## Problem to work on
Take the data below and copy exactly the lines starting at the one with "orange flashlight [147,384,211,412]" and finishing at the one with "none -> orange cylinder [492,129,525,172]", both included.

Extracted records
Segment Open

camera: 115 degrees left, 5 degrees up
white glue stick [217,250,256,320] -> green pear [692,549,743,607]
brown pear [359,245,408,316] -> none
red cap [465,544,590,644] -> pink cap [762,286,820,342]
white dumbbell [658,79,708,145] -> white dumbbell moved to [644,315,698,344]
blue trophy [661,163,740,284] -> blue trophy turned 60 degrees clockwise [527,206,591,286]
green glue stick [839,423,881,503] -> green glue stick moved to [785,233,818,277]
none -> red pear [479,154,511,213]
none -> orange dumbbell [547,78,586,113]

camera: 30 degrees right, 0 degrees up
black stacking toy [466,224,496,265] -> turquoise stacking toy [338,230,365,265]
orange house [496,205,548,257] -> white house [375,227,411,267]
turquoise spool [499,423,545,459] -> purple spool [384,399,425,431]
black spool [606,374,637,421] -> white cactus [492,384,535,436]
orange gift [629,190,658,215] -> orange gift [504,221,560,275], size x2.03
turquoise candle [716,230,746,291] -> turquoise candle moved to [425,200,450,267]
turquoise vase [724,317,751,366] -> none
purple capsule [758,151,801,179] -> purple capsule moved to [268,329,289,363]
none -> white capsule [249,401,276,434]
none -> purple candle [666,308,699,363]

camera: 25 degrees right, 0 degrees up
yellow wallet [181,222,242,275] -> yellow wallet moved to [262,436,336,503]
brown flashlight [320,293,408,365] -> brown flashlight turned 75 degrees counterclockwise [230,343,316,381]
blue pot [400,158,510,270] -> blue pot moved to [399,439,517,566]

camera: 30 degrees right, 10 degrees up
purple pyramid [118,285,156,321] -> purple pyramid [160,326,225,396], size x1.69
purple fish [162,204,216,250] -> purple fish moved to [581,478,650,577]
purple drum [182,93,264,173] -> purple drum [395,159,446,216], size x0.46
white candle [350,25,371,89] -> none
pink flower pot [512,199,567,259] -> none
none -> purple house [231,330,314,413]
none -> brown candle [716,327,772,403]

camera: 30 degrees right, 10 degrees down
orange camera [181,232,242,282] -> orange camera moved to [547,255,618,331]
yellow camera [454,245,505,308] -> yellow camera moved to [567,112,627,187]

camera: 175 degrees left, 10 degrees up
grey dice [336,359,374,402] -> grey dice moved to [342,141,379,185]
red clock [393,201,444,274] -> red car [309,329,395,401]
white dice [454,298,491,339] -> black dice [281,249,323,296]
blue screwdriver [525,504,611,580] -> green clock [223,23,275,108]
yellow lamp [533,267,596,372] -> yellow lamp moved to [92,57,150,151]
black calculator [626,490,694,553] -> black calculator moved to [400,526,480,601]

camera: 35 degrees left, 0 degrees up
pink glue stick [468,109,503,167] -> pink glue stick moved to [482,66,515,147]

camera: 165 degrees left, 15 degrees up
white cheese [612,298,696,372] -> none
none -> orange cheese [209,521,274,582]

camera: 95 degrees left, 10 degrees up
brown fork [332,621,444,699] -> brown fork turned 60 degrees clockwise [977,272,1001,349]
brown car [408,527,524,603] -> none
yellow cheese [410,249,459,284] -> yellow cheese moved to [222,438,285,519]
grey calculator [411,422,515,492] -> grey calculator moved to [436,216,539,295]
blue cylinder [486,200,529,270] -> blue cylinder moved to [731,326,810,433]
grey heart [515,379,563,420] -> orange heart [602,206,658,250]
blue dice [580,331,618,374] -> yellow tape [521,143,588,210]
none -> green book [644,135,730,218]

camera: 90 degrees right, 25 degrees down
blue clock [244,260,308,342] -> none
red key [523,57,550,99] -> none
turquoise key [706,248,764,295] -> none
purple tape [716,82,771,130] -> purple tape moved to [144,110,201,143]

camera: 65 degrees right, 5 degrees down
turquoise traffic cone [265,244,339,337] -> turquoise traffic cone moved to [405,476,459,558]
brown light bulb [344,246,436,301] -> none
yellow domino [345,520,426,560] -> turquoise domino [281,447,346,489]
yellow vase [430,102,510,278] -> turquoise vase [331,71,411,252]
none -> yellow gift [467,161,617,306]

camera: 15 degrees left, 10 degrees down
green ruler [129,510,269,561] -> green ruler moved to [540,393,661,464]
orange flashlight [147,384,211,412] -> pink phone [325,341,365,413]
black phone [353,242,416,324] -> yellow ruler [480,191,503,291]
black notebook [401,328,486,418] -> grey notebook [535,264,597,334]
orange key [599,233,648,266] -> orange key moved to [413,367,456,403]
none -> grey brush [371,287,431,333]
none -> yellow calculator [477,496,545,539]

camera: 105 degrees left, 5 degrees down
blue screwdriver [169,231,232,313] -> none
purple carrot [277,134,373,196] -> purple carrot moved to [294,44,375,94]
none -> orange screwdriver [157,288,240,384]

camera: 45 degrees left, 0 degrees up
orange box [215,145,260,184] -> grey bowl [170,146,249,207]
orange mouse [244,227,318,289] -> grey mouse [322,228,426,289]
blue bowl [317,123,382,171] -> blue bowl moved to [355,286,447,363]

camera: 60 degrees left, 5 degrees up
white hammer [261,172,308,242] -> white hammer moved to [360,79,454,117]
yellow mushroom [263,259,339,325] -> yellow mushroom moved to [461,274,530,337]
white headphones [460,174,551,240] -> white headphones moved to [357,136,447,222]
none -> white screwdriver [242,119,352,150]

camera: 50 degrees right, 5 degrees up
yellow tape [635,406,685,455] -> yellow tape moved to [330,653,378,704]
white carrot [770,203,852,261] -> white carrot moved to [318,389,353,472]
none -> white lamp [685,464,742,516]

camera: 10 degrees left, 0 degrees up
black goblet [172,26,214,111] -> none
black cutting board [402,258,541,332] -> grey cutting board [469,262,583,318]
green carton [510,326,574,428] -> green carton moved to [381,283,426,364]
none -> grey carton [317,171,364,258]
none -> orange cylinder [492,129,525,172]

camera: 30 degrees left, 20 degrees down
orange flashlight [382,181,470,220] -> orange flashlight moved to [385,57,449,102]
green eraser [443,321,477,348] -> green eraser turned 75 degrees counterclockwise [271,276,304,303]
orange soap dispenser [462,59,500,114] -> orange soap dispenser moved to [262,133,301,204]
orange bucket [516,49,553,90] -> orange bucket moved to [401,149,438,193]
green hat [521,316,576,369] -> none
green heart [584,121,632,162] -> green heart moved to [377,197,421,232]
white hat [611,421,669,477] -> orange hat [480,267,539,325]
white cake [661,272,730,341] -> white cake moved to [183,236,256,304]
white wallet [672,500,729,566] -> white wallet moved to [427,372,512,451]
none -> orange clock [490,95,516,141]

Segment Closed

## Exercise result
orange flashlight [147,384,211,412] -> pink phone [325,341,365,413]
black phone [353,242,416,324] -> yellow ruler [480,191,503,291]
black notebook [401,328,486,418] -> grey notebook [535,264,597,334]
orange key [599,233,648,266] -> orange key moved to [413,367,456,403]
none -> grey brush [371,287,431,333]
none -> yellow calculator [477,496,545,539]

camera: 105 degrees left, 5 degrees down
blue screwdriver [169,231,232,313] -> none
purple carrot [277,134,373,196] -> purple carrot moved to [294,44,375,94]
none -> orange screwdriver [157,288,240,384]

camera: 45 degrees left, 0 degrees up
orange box [215,145,260,184] -> grey bowl [170,146,249,207]
orange mouse [244,227,318,289] -> grey mouse [322,228,426,289]
blue bowl [317,123,382,171] -> blue bowl moved to [355,286,447,363]

camera: 60 degrees left, 5 degrees up
white hammer [261,172,308,242] -> white hammer moved to [360,79,454,117]
yellow mushroom [263,259,339,325] -> yellow mushroom moved to [461,274,530,337]
white headphones [460,174,551,240] -> white headphones moved to [357,136,447,222]
none -> white screwdriver [242,119,352,150]

camera: 50 degrees right, 5 degrees up
yellow tape [635,406,685,455] -> yellow tape moved to [330,653,378,704]
white carrot [770,203,852,261] -> white carrot moved to [318,389,353,472]
none -> white lamp [685,464,742,516]

camera: 10 degrees left, 0 degrees up
black goblet [172,26,214,111] -> none
black cutting board [402,258,541,332] -> grey cutting board [469,262,583,318]
green carton [510,326,574,428] -> green carton moved to [381,283,426,364]
none -> grey carton [317,171,364,258]
none -> orange cylinder [492,129,525,172]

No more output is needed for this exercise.